— Listed records —
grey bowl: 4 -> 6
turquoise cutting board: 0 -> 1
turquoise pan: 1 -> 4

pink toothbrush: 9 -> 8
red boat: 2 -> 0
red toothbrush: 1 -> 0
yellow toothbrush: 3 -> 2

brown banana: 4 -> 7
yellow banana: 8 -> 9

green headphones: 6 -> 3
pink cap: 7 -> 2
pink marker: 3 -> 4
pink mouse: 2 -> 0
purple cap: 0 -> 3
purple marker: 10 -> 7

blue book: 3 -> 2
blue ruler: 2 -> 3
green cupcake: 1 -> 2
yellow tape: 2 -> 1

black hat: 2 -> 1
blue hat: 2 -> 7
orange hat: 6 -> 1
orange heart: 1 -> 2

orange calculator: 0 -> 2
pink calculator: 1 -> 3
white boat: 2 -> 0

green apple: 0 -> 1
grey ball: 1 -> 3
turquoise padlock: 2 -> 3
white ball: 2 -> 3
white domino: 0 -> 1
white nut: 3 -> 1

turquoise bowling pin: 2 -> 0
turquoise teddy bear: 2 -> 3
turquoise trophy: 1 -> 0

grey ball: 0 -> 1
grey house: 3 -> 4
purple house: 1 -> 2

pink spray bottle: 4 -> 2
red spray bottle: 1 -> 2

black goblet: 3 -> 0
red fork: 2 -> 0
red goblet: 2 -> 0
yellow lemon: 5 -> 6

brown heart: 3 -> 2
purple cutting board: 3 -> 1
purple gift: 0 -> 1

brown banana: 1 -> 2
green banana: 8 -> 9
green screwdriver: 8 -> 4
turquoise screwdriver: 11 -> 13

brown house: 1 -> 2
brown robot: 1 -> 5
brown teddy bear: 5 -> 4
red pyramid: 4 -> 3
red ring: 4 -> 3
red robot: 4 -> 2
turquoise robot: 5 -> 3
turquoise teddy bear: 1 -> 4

— About this exercise —
With no line skipped, repeat the records exactly.

— Task answer —
grey bowl: 4 -> 6
turquoise cutting board: 0 -> 1
turquoise pan: 1 -> 4

pink toothbrush: 9 -> 8
red boat: 2 -> 0
red toothbrush: 1 -> 0
yellow toothbrush: 3 -> 2

brown banana: 4 -> 7
yellow banana: 8 -> 9

green headphones: 6 -> 3
pink cap: 7 -> 2
pink marker: 3 -> 4
pink mouse: 2 -> 0
purple cap: 0 -> 3
purple marker: 10 -> 7

blue book: 3 -> 2
blue ruler: 2 -> 3
green cupcake: 1 -> 2
yellow tape: 2 -> 1

black hat: 2 -> 1
blue hat: 2 -> 7
orange hat: 6 -> 1
orange heart: 1 -> 2

orange calculator: 0 -> 2
pink calculator: 1 -> 3
white boat: 2 -> 0

green apple: 0 -> 1
grey ball: 1 -> 3
turquoise padlock: 2 -> 3
white ball: 2 -> 3
white domino: 0 -> 1
white nut: 3 -> 1

turquoise bowling pin: 2 -> 0
turquoise teddy bear: 2 -> 3
turquoise trophy: 1 -> 0

grey ball: 0 -> 1
grey house: 3 -> 4
purple house: 1 -> 2

pink spray bottle: 4 -> 2
red spray bottle: 1 -> 2

black goblet: 3 -> 0
red fork: 2 -> 0
red goblet: 2 -> 0
yellow lemon: 5 -> 6

brown heart: 3 -> 2
purple cutting board: 3 -> 1
purple gift: 0 -> 1

brown banana: 1 -> 2
green banana: 8 -> 9
green screwdriver: 8 -> 4
turquoise screwdriver: 11 -> 13

brown house: 1 -> 2
brown robot: 1 -> 5
brown teddy bear: 5 -> 4
red pyramid: 4 -> 3
red ring: 4 -> 3
red robot: 4 -> 2
turquoise robot: 5 -> 3
turquoise teddy bear: 1 -> 4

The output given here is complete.